> WHAT IS EXPECTED
Please transcribe, word for word, only the lines from the one containing "turquoise ruler: 3 -> 2" through the last line of the records below, both included, and leave out every picture.

> DATASET CONTENT
╔══

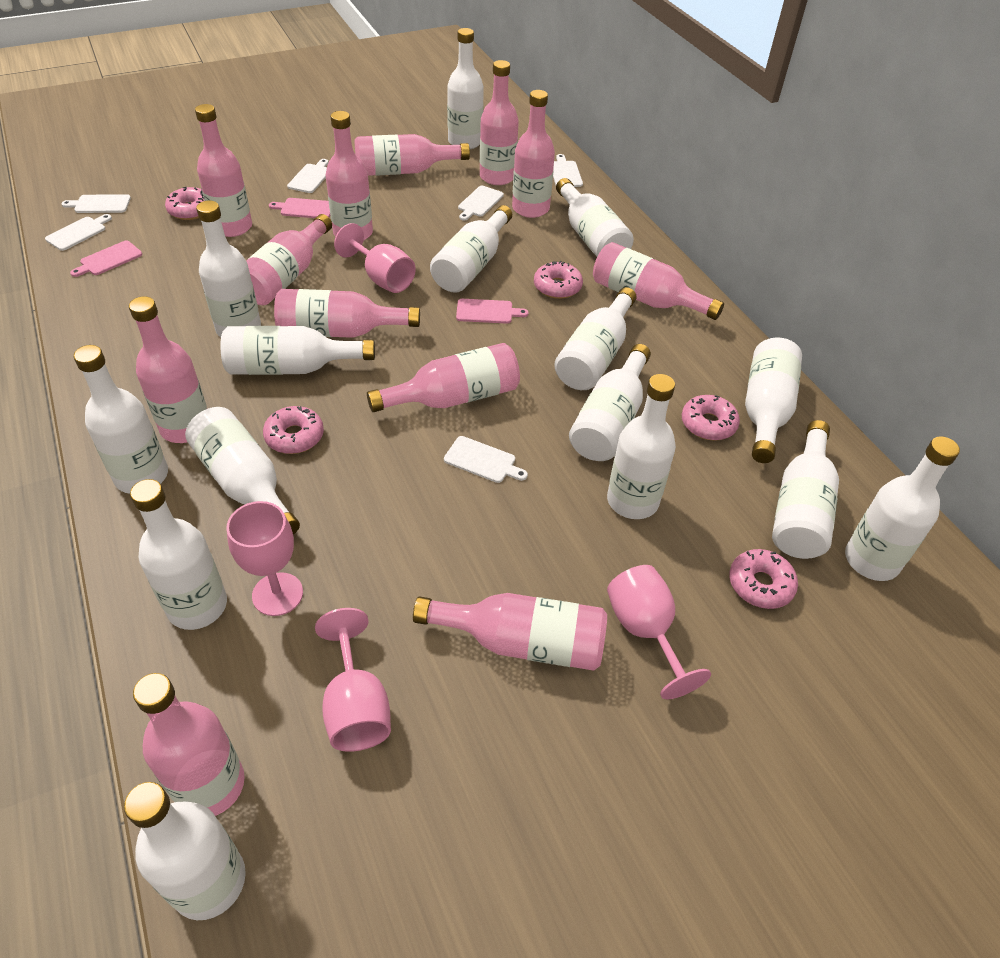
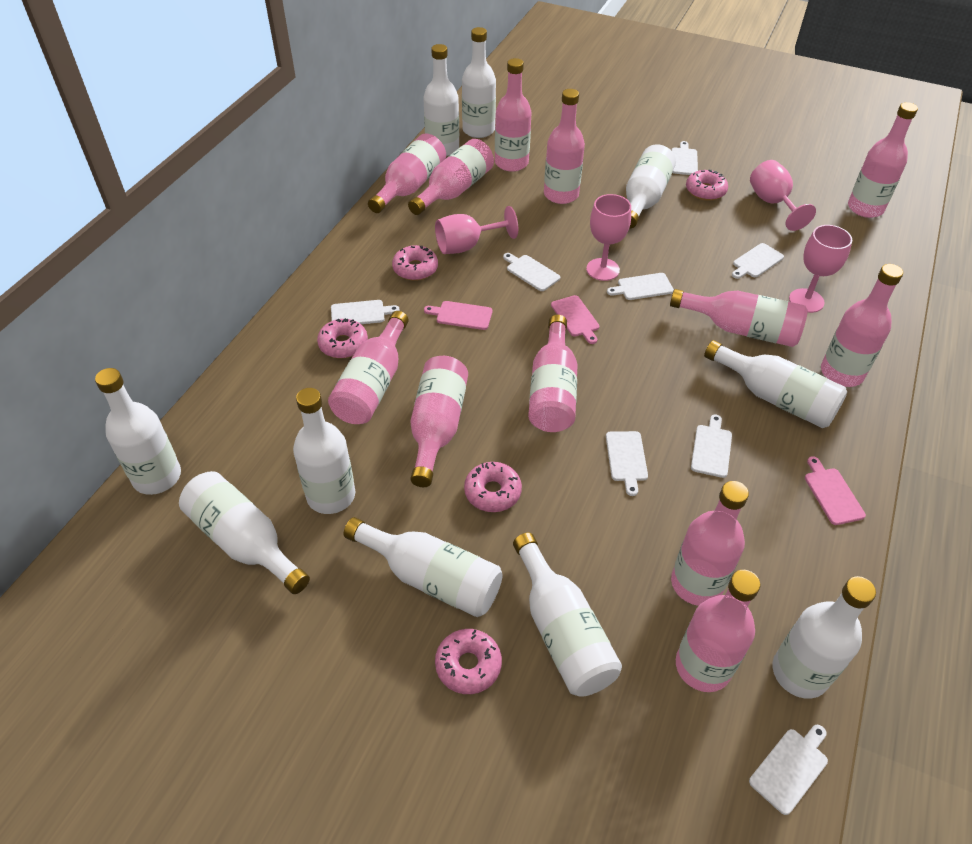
white bottle: 15 -> 10
white cutting board: 6 -> 8

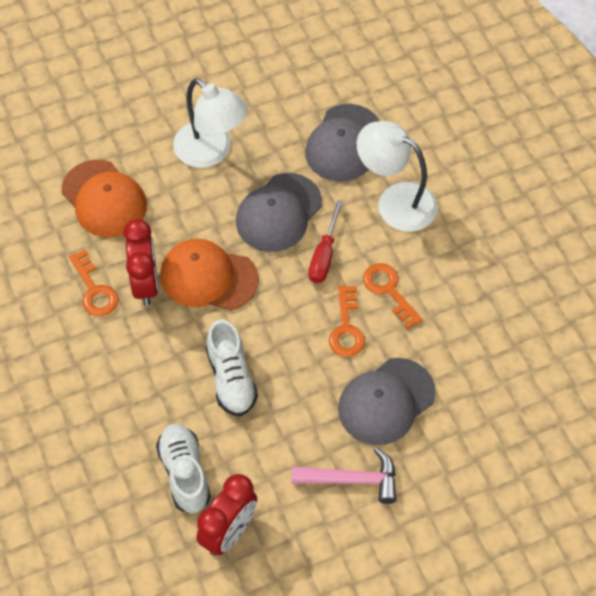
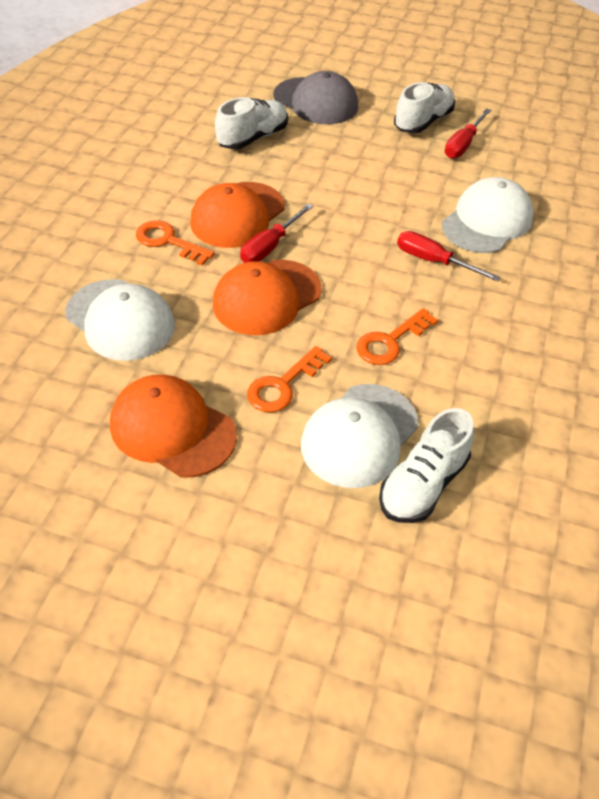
grey cap: 3 -> 1
orange cap: 2 -> 3
pink hammer: 1 -> 0
red clock: 2 -> 0
red screwdriver: 1 -> 3
white cap: 0 -> 3
white lamp: 2 -> 0
white shoe: 2 -> 3

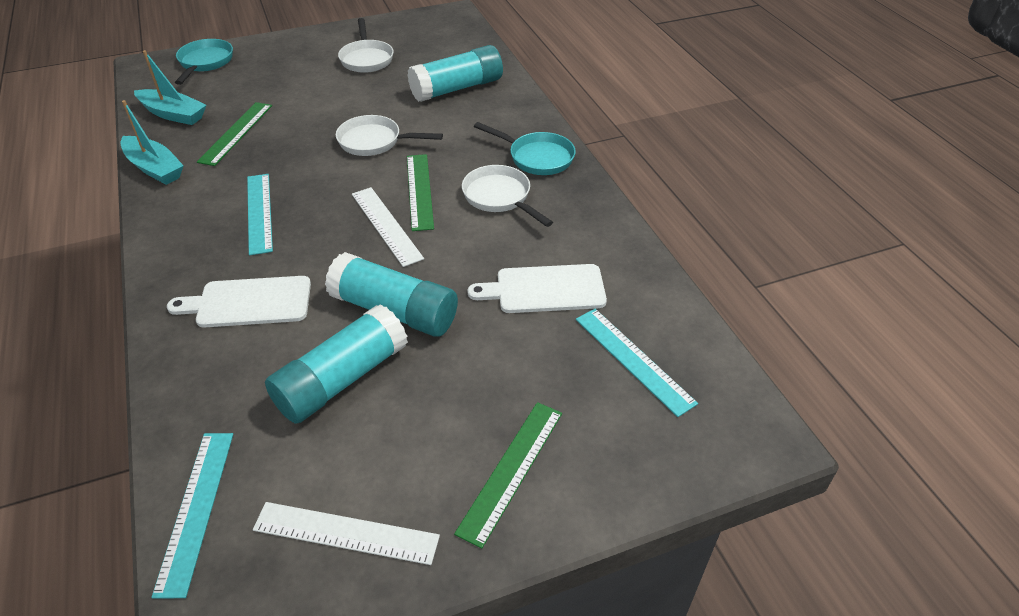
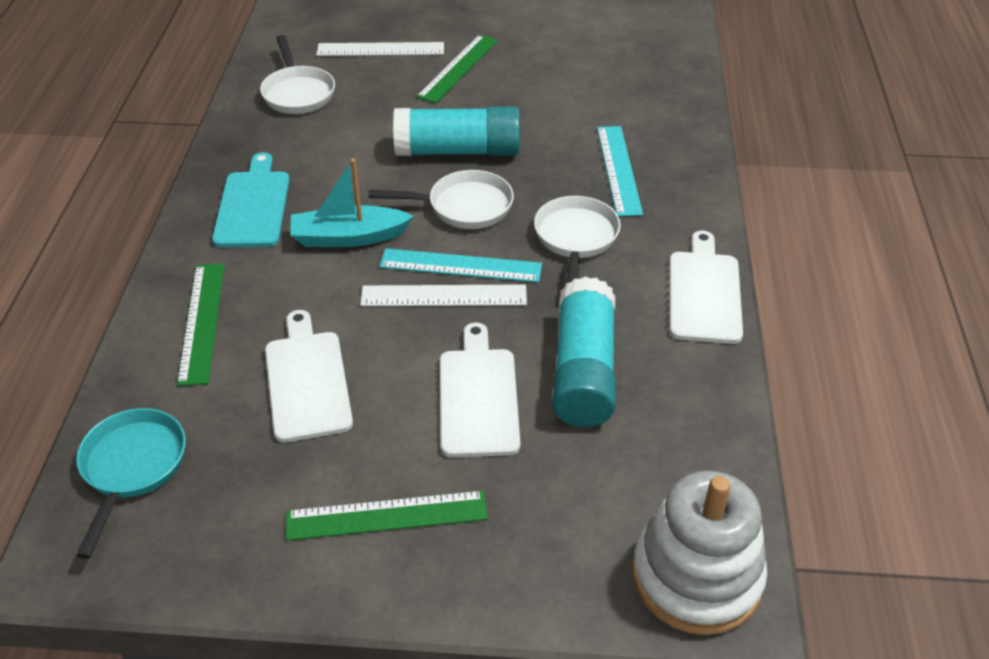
turquoise boat: 2 -> 1
turquoise cutting board: 0 -> 1
turquoise glue stick: 3 -> 2
turquoise pan: 2 -> 1
turquoise ruler: 3 -> 2
white cutting board: 2 -> 3
white stacking toy: 0 -> 1

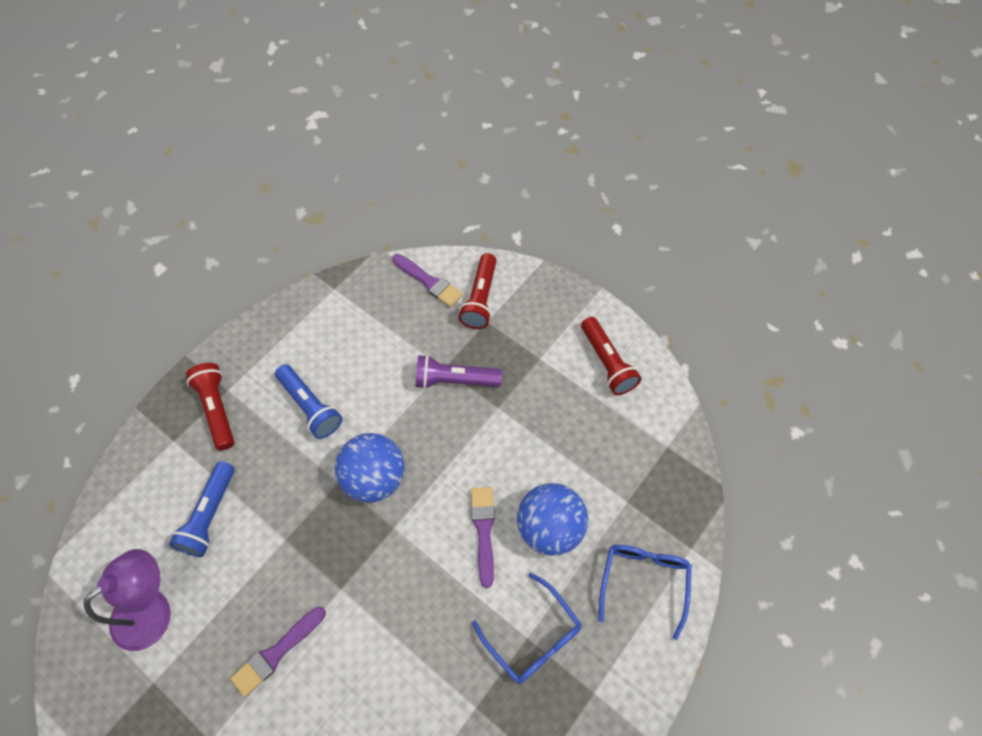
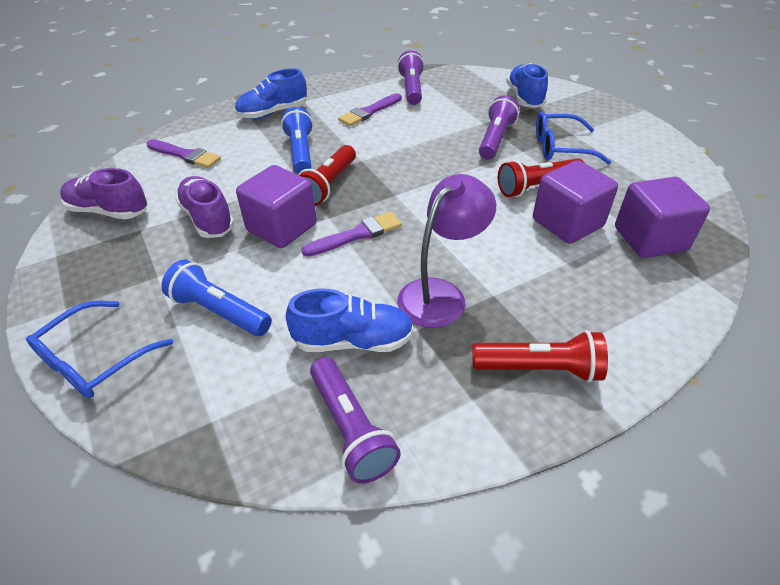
blue ball: 2 -> 0
blue shoe: 0 -> 3
purple cube: 0 -> 3
purple flashlight: 1 -> 3
purple shoe: 0 -> 2

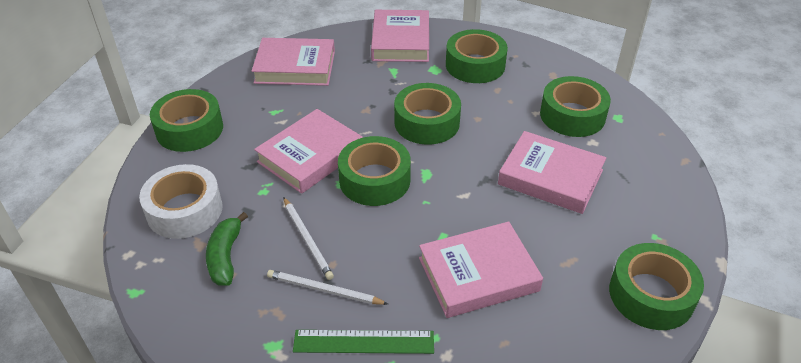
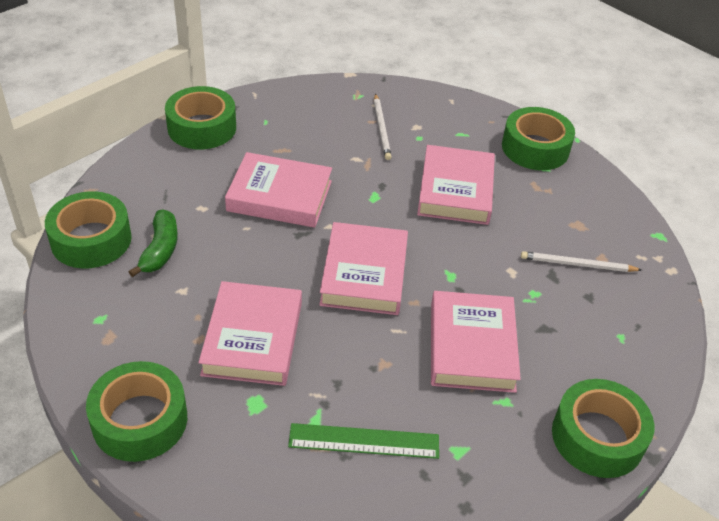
green tape: 6 -> 5
white tape: 1 -> 0

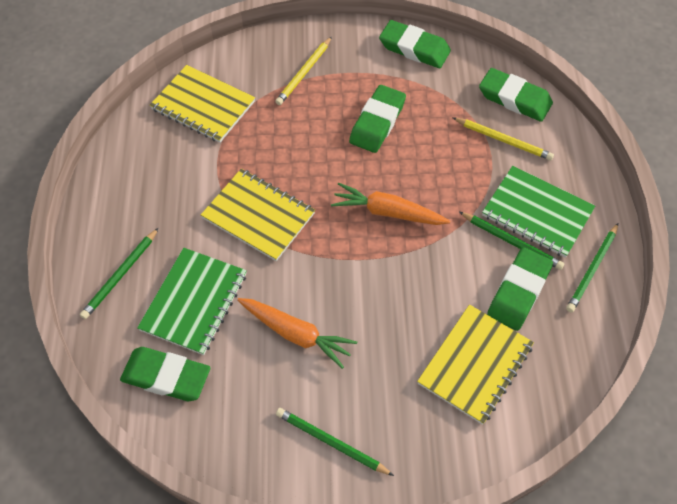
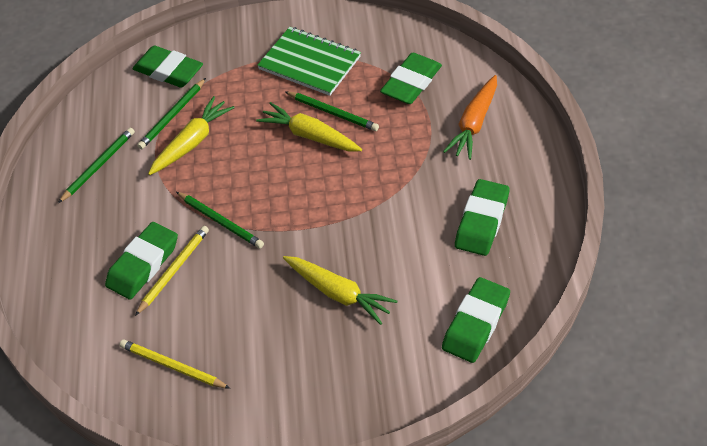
green notebook: 2 -> 1
orange carrot: 2 -> 1
yellow carrot: 0 -> 3
yellow notebook: 3 -> 0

╚══

> ANSWER BOX
turquoise ruler: 3 -> 2
white cutting board: 2 -> 3
white stacking toy: 0 -> 1

blue ball: 2 -> 0
blue shoe: 0 -> 3
purple cube: 0 -> 3
purple flashlight: 1 -> 3
purple shoe: 0 -> 2

green tape: 6 -> 5
white tape: 1 -> 0

green notebook: 2 -> 1
orange carrot: 2 -> 1
yellow carrot: 0 -> 3
yellow notebook: 3 -> 0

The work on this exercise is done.